Object state change records:

▼▼▼

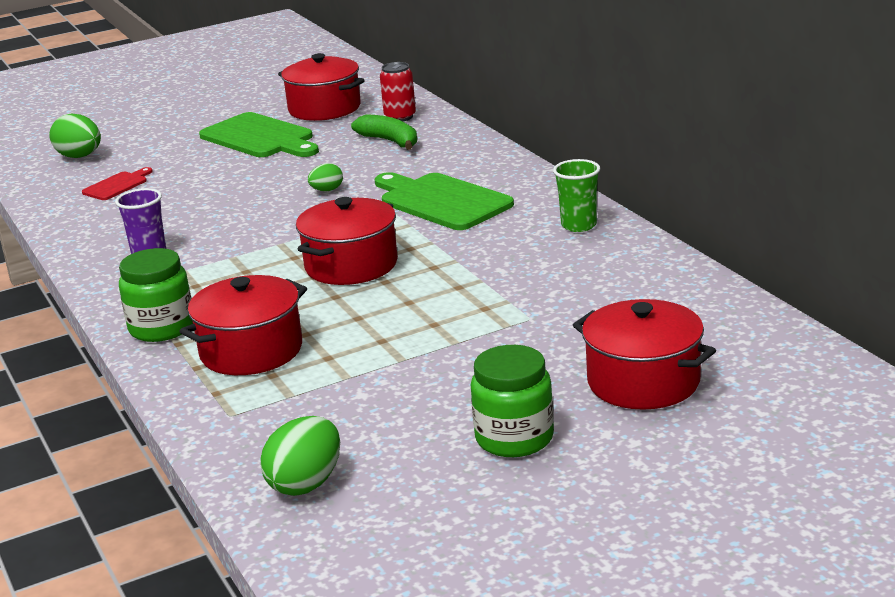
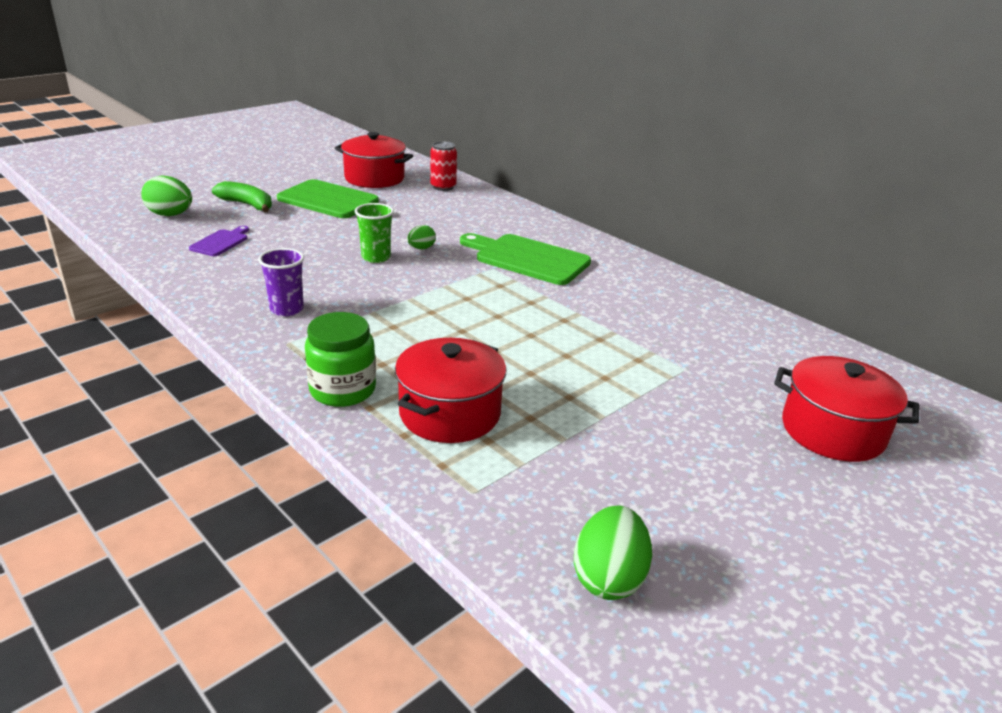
camera: 20 degrees left, 5 degrees up
(117, 185) = (221, 242): red cutting board -> purple cutting board
(351, 265) = (489, 319): red pot -> none
(390, 141) = (448, 206): green banana -> green banana (247, 204)
(514, 438) = (771, 502): green jar -> none
(579, 225) = (657, 280): green cup -> green cup (376, 257)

▲▲▲

# WHAT THIS TASK INVOLVES
When you copy the records above, keep every word exact but leave out the pictures.

# YOUR RESPONSE
camera: 20 degrees left, 5 degrees up
(117, 185) = (221, 242): red cutting board -> purple cutting board
(351, 265) = (489, 319): red pot -> none
(390, 141) = (448, 206): green banana -> green banana (247, 204)
(514, 438) = (771, 502): green jar -> none
(579, 225) = (657, 280): green cup -> green cup (376, 257)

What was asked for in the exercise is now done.